(Beginning of Study material)
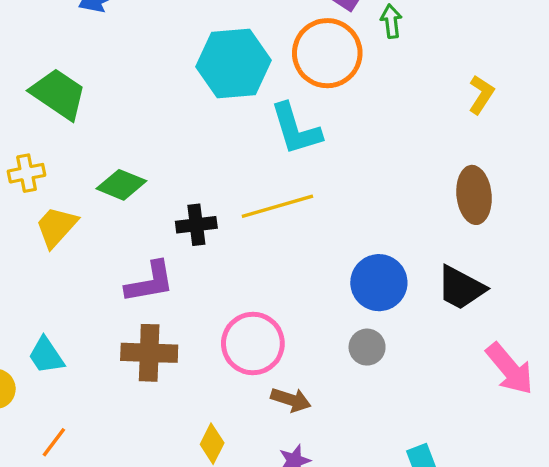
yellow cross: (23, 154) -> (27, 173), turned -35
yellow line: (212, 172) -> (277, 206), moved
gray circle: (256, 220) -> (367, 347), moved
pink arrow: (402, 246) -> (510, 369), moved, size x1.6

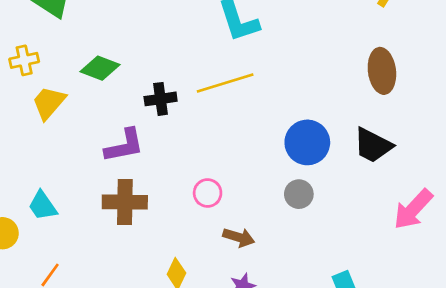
pink circle: (253, 344) -> (208, 193), size x0.6
pink arrow: (510, 369) -> (413, 209), turned 84

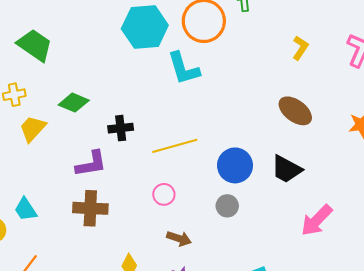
brown ellipse: (382, 71) -> (295, 111), turned -48
yellow line: (225, 83) -> (175, 146), moved
pink circle: (208, 193) -> (164, 194), moved

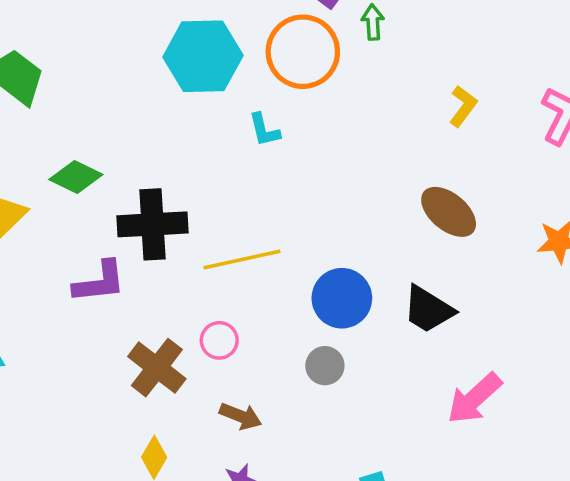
cyan L-shape: (184, 68) -> (264, 130), size x0.6
black cross: (121, 128) -> (153, 224), size x1.6
brown cross: (90, 208) -> (157, 368), moved, turned 32

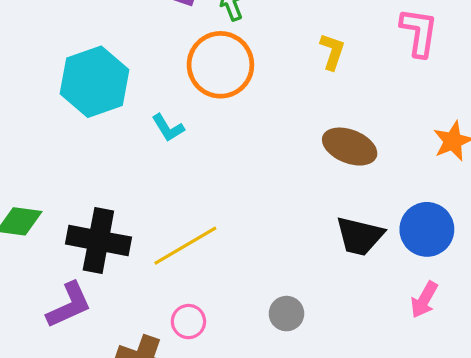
orange circle: (303, 52) -> (220, 65), moved
black cross: (153, 224) -> (98, 241), turned 32
blue circle: (342, 298) -> (427, 229), moved
pink arrow: (474, 398) -> (424, 300), size x0.7

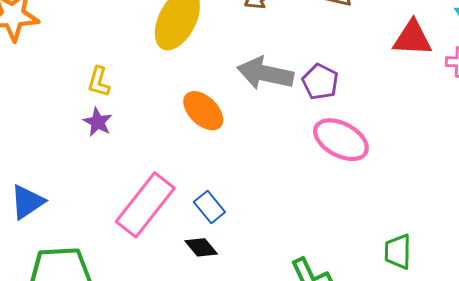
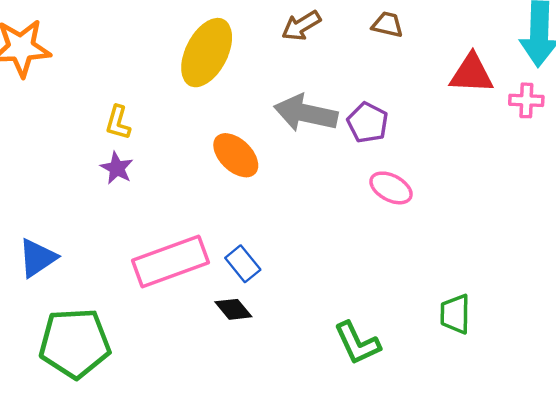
pink ellipse: (341, 140) -> (391, 188), size x0.7
pink rectangle: (145, 205) -> (170, 261), turned 32

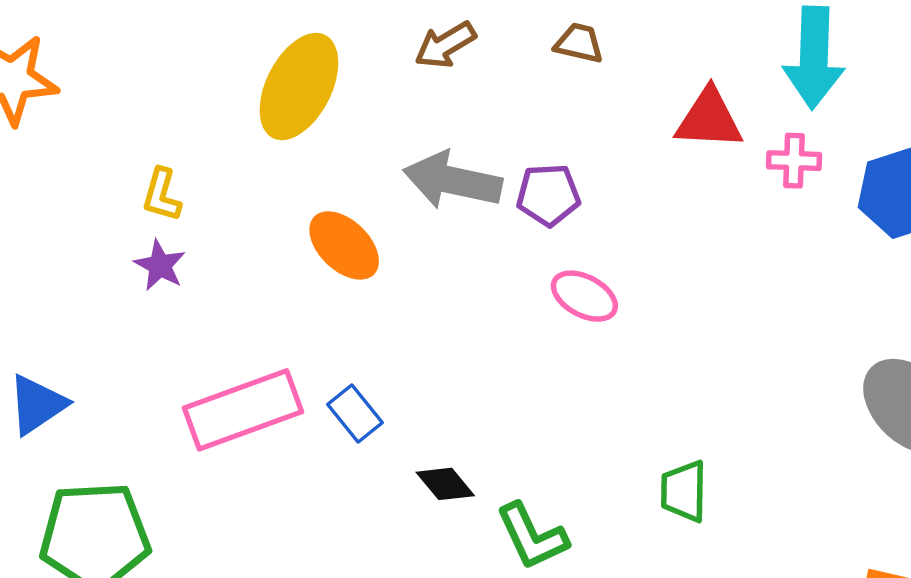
purple pentagon: (368, 123) -> (548, 195), turned -30
black diamond: (233, 309) -> (445, 484), moved

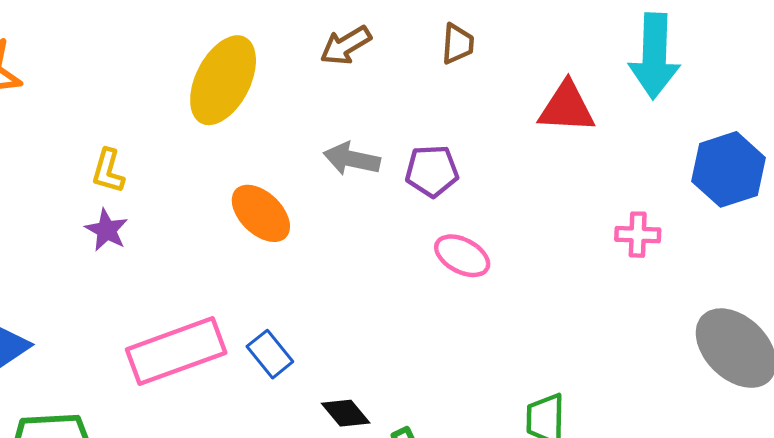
brown trapezoid: (579, 43) -> (458, 44), turned 81
pink cross: (794, 161) -> (638, 235), moved
gray arrow: (453, 180) -> (352, 159), size x0.7

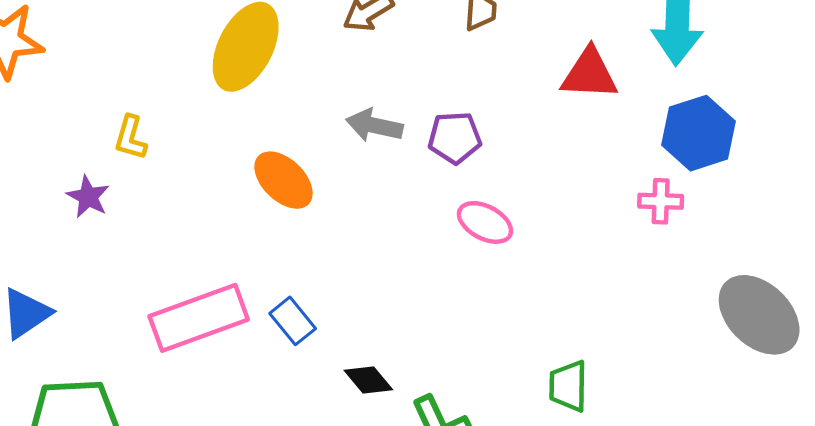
blue hexagon: (729, 169) -> (699, 133), moved
purple star: (107, 230) -> (88, 197), moved

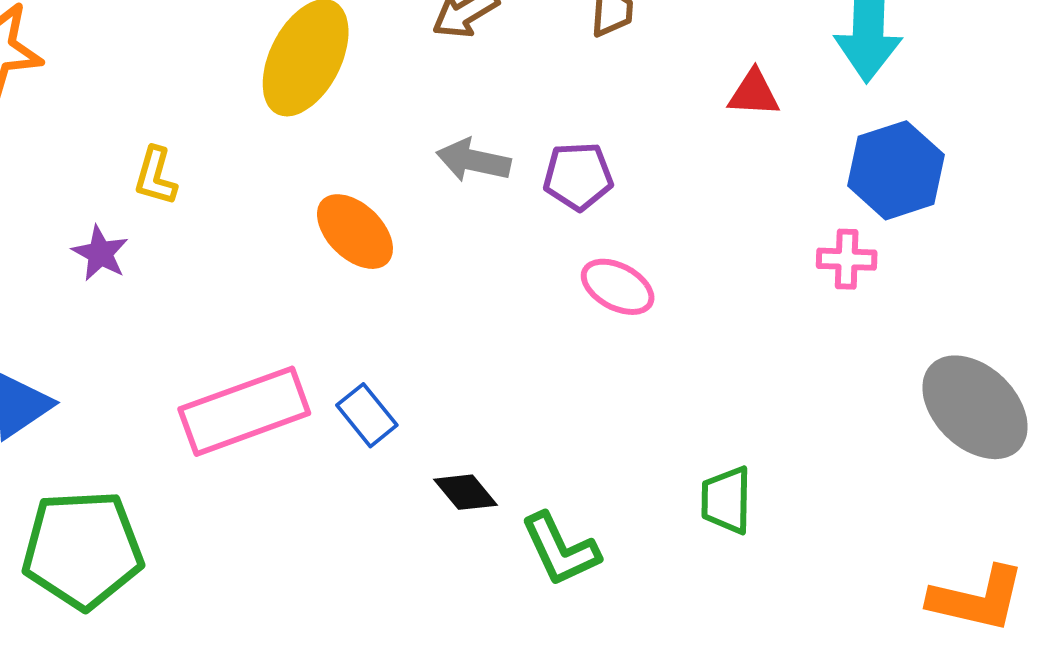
red triangle: (589, 74) -> (754, 93), size x0.7

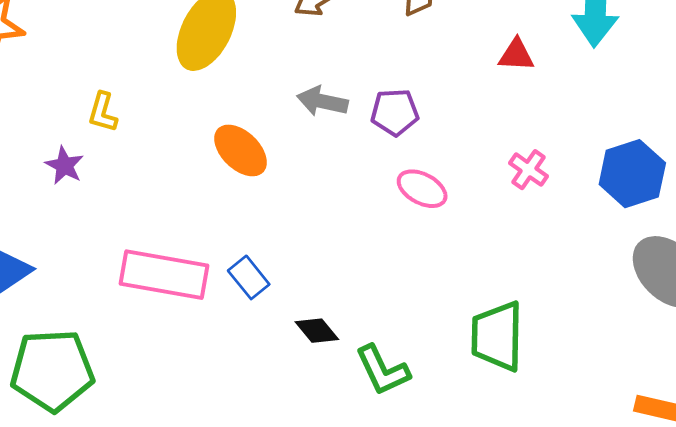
blue hexagon: (896, 170) -> (632, 174), moved
pink cross: (847, 259) -> (529, 170), moved, turned 33
pink rectangle: (244, 411) -> (164, 275), turned 30
green trapezoid: (726, 500) -> (497, 336), size x1.5

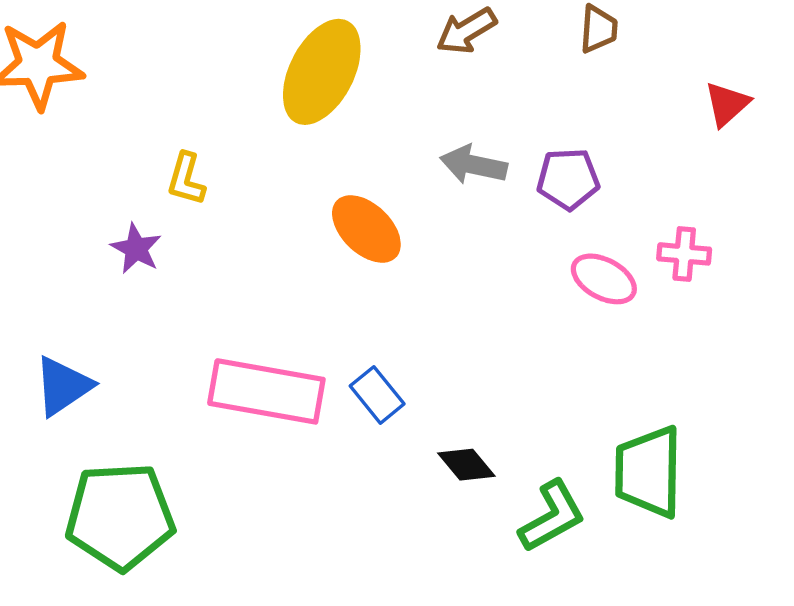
red triangle: (516, 55) -> (727, 104), turned -45
pink cross: (529, 170) -> (684, 254), moved, turned -30
green trapezoid: (497, 336) -> (648, 472), moved
green L-shape: (382, 370) -> (552, 516), turned -94

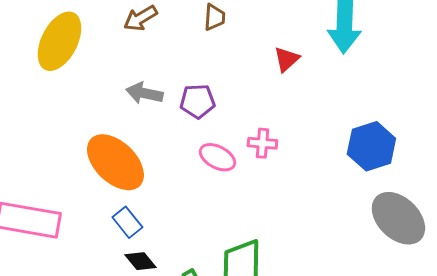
orange ellipse: (366, 229) -> (115, 162), moved, size x1.5
blue rectangle: (377, 395) -> (127, 222), moved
(End of Study material)
Problem: Only the lines from the one with "gray arrow: (453, 180)" through the final line of the entries above are to be repeated, exactly as written and without pictures.

Solution below:
gray arrow: (453, 180) -> (352, 159), size x0.7

blue hexagon: (729, 169) -> (699, 133), moved
purple star: (107, 230) -> (88, 197), moved

red triangle: (589, 74) -> (754, 93), size x0.7

blue hexagon: (896, 170) -> (632, 174), moved
pink cross: (847, 259) -> (529, 170), moved, turned 33
pink rectangle: (244, 411) -> (164, 275), turned 30
green trapezoid: (726, 500) -> (497, 336), size x1.5

red triangle: (516, 55) -> (727, 104), turned -45
pink cross: (529, 170) -> (684, 254), moved, turned -30
green trapezoid: (497, 336) -> (648, 472), moved
green L-shape: (382, 370) -> (552, 516), turned -94

orange ellipse: (366, 229) -> (115, 162), moved, size x1.5
blue rectangle: (377, 395) -> (127, 222), moved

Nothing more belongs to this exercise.